-- Opening Marker --
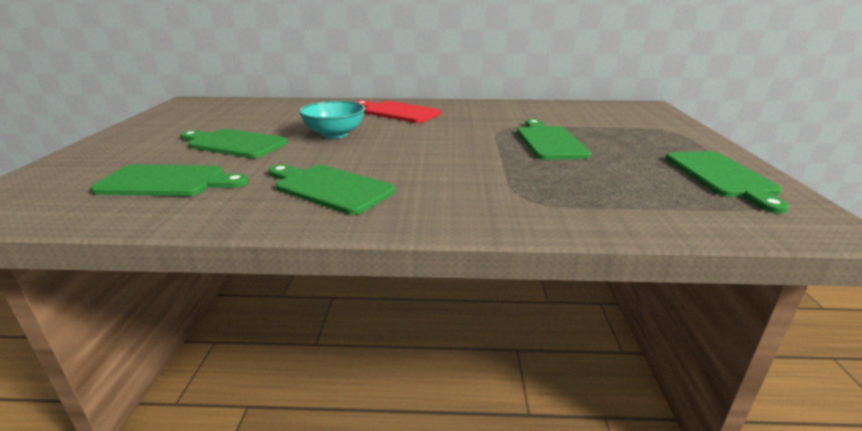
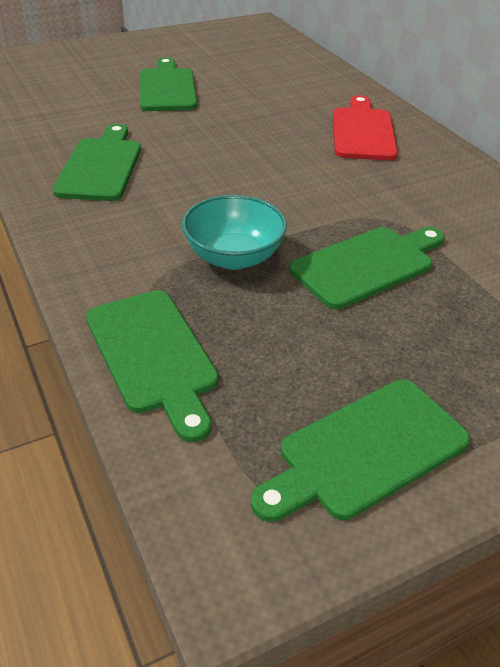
camera: 60 degrees right, 15 degrees up
(167, 182) = (64, 98): green cutting board -> green cutting board (153, 355)
(334, 134) = (241, 122): turquoise bowl -> turquoise bowl (233, 257)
-- Closing Marker --
### Problem to solve
The response should reproduce all the material above exactly and leave out its pictures.

### Task solution
camera: 60 degrees right, 15 degrees up
(167, 182) = (64, 98): green cutting board -> green cutting board (153, 355)
(334, 134) = (241, 122): turquoise bowl -> turquoise bowl (233, 257)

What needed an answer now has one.